**Assignment**
Find all lines below containing the string "plate" and return them.

**Data for this exercise**
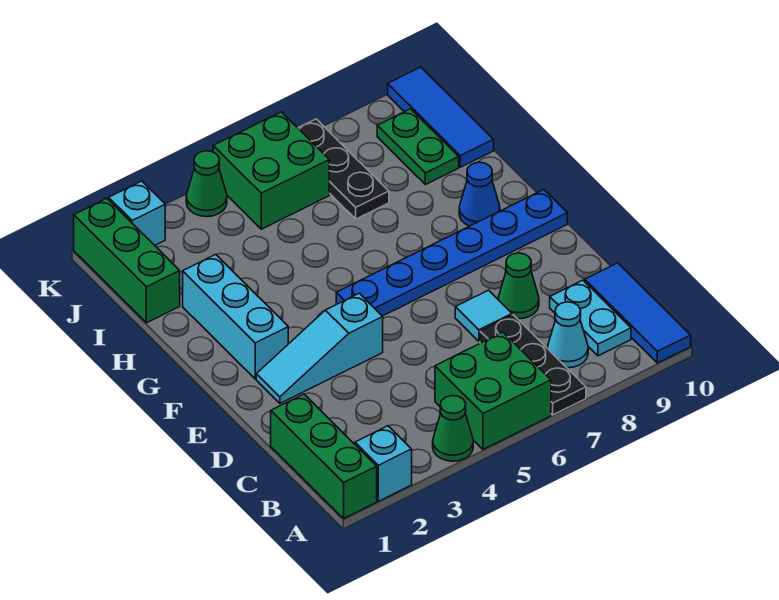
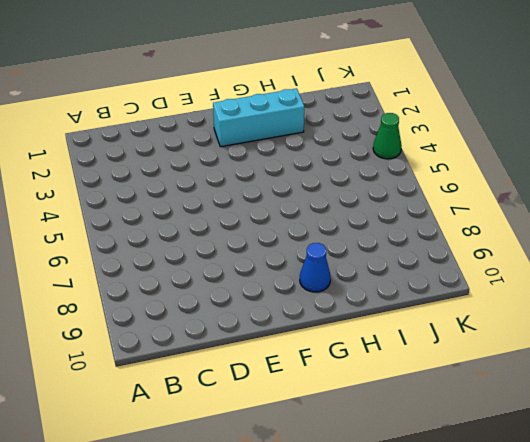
none -> green brick A1:C1 level 1
none -> cyan brick A2 level 1
none -> green cone A4 level 1

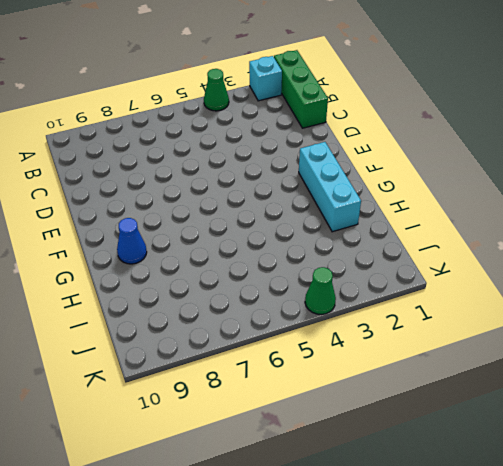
none -> green brick A5:B6 level 1
none -> black plate A7:C7 level 1
none -> blue tile A10:C10 level 1

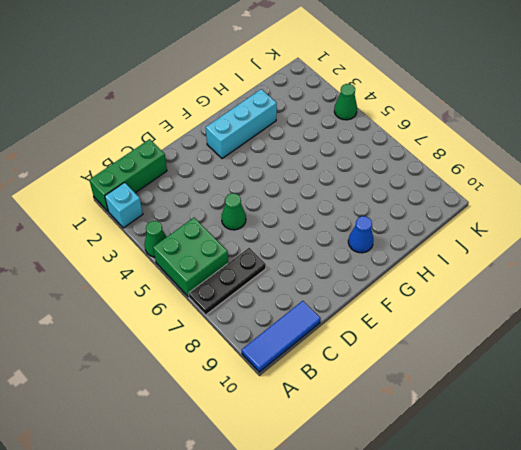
green cone D5 level 1 -> green cone D8 level 1
none -> cyan cone B8 level 1
none -> cyan plate B9:C9 level 1
none -> cyan tile D7 level 1

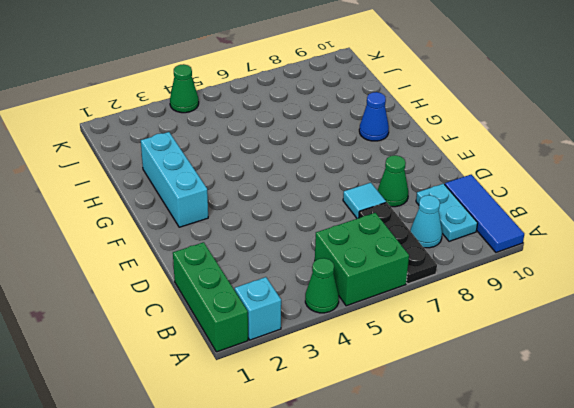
none -> cyan slope E2:E4 level 1 top 4
none -> blue plate F5:F10 level 1
none -> green brick I1:K1 level 1

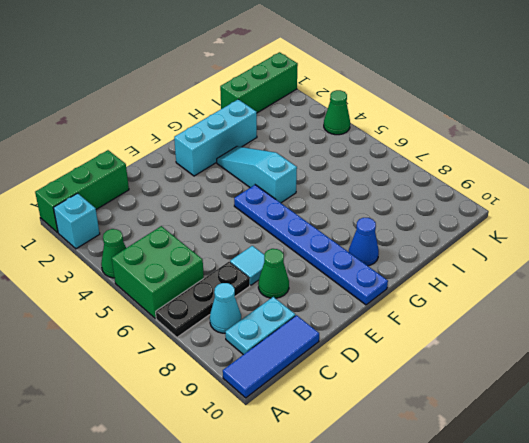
cyan slope G3:G5 level 1 top 5 -> cyan slope E2:E4 level 1 top 4
none -> black plate I7:K7 level 1
none -> green plate I9:J9 level 1
none -> blue tile I10:K10 level 1

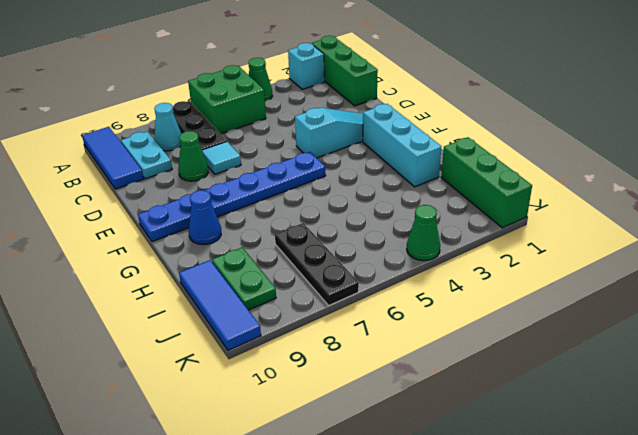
none -> green brick J5:K6 level 1
none -> cyan brick K2 level 1

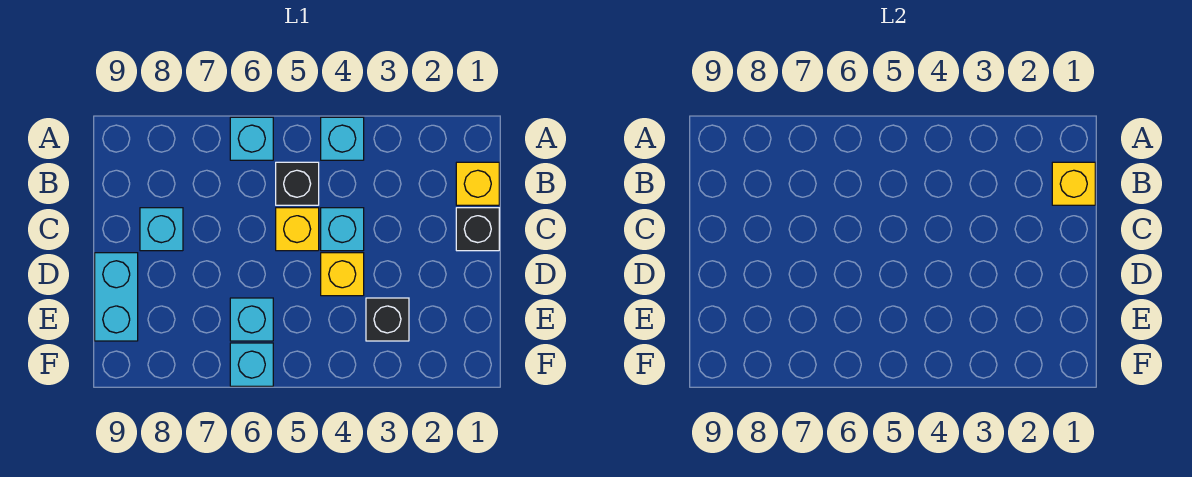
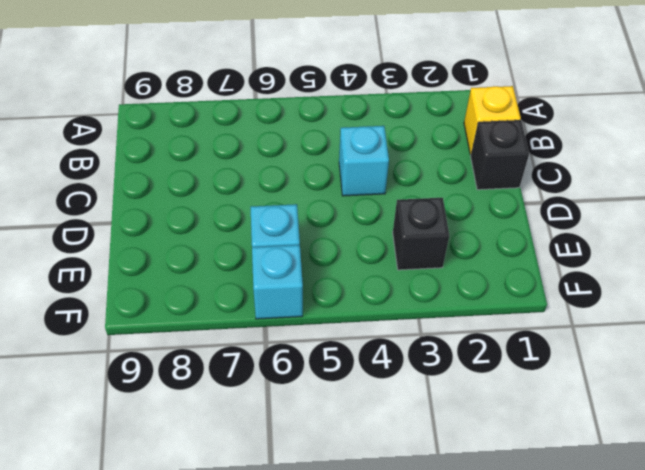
none -> cyan brick A4 level 1
none -> cyan brick A6 level 1
none -> black brick B5 level 1

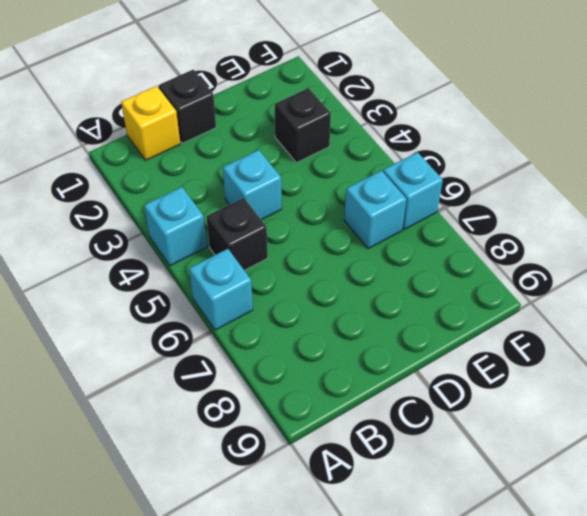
none -> yellow brick C5 level 1
none -> cyan brick C8 level 1
none -> yellow brick D4 level 1

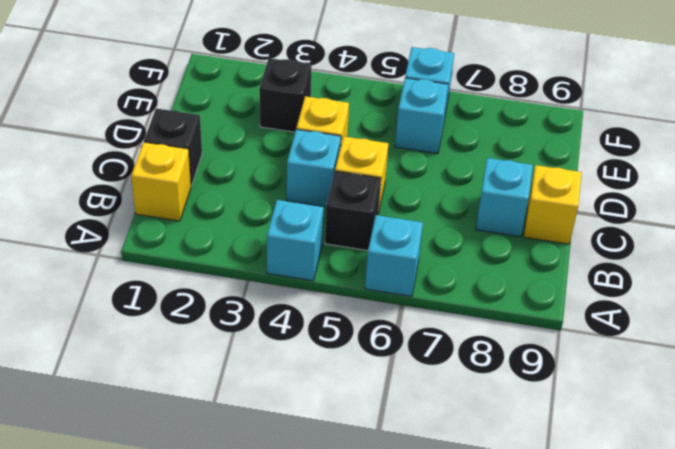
yellow brick C9 level 1 -> yellow brick B1 level 2
none -> cyan brick D9:E9 level 1

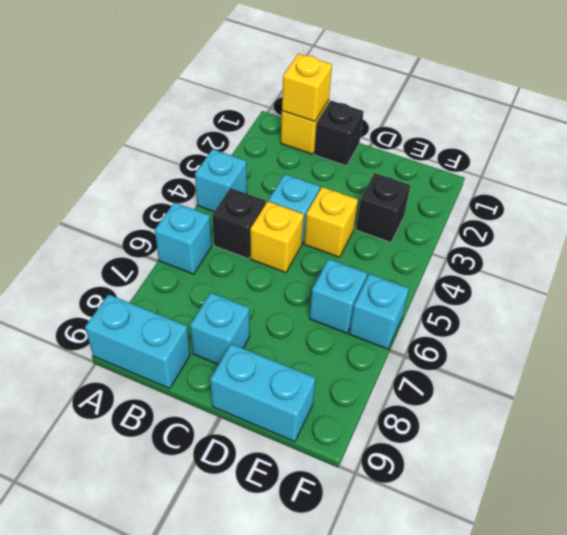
cyan brick A9:B9 level 1 -> none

**Written solution**
none -> black plate A7:C7 level 1
none -> cyan plate B9:C9 level 1
none -> blue plate F5:F10 level 1
none -> black plate I7:K7 level 1
none -> green plate I9:J9 level 1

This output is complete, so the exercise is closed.